[What needs to be done]
Across all the entries, tally the lines holding the word "degrees", and give the number by itself.

[Listed records]
_ _ _ _ _ _ _
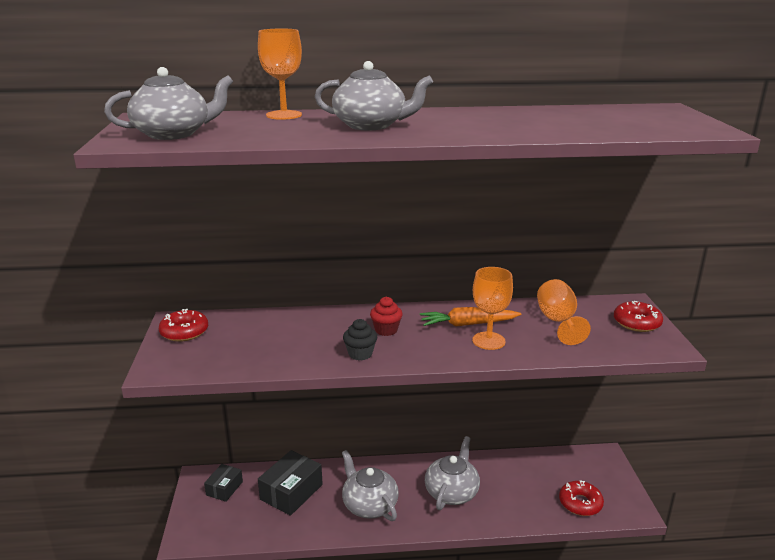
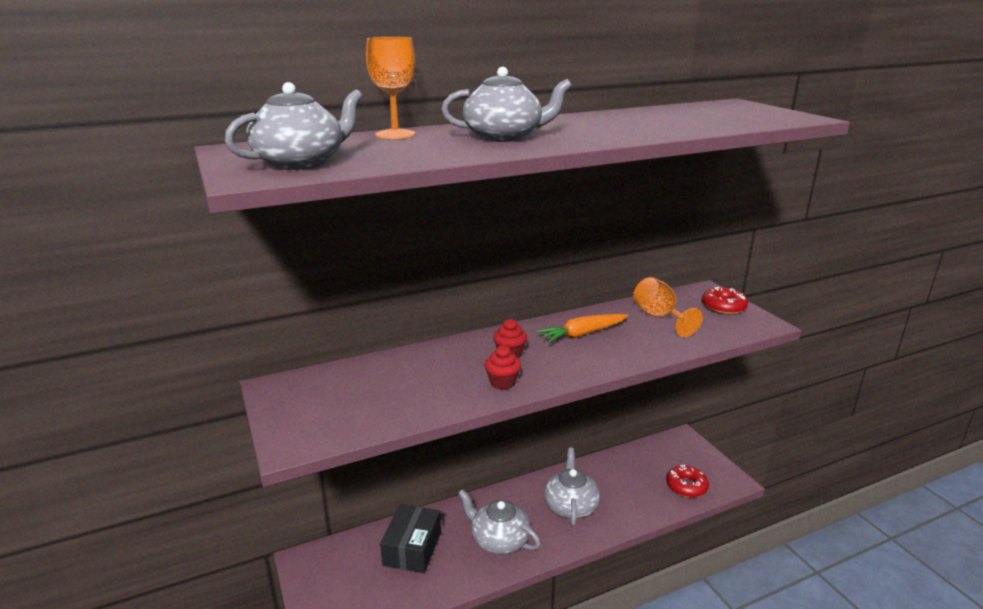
camera: 20 degrees left, 0 degrees up
(184, 332) = (292, 397): red donut -> none
(224, 488) = (336, 564): black box -> none
(360, 354) = (502, 383): black cupcake -> red cupcake
(488, 341) = (613, 346): orange goblet -> none

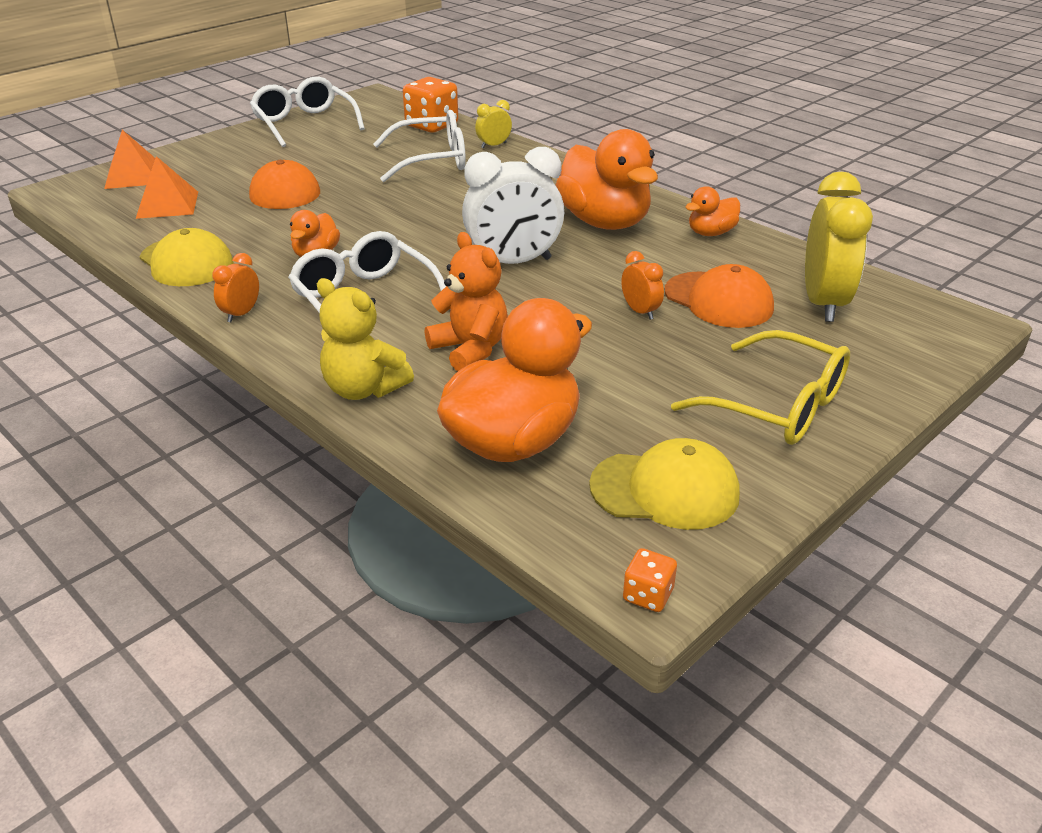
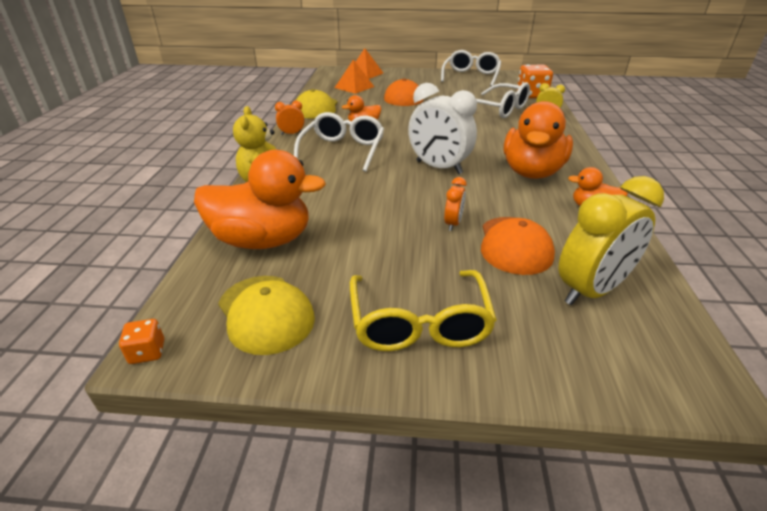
camera: 50 degrees right, 0 degrees up
(470, 349) = (335, 192): orange teddy bear -> none

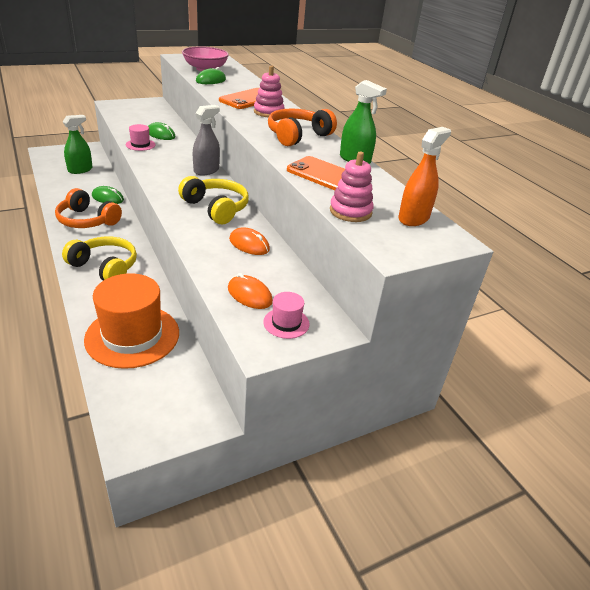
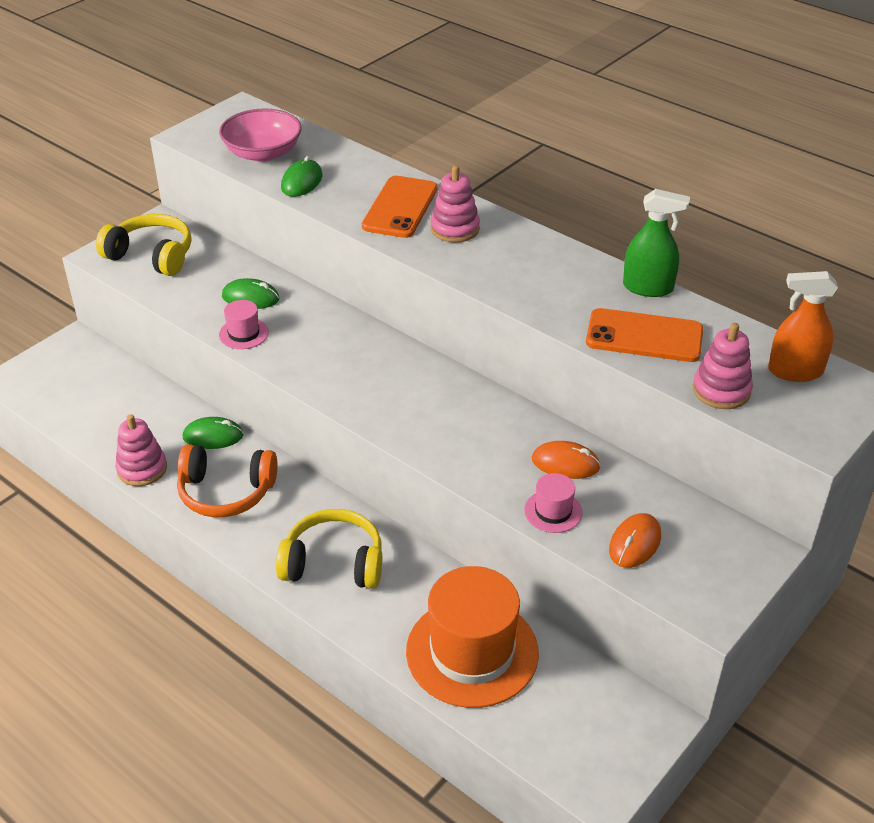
camera: 20 degrees left, 5 degrees up
(59, 199) = (142, 469): none -> pink stacking toy
(80, 170) = (112, 396): green spray bottle -> none
(206, 170) = (389, 349): grey spray bottle -> none
(216, 208) = (468, 417): yellow headphones -> yellow headphones (151, 256)
(249, 295) = (634, 543): orange mouse -> orange mouse turned 75 degrees counterclockwise
(286, 323) = (707, 565): pink hat -> pink hat (553, 511)
(297, 136) = (538, 267): orange headphones -> none
(413, 218) = (795, 371): orange spray bottle -> orange spray bottle turned 105 degrees counterclockwise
_ _ _ _ _ _ _
[Result of this task]
5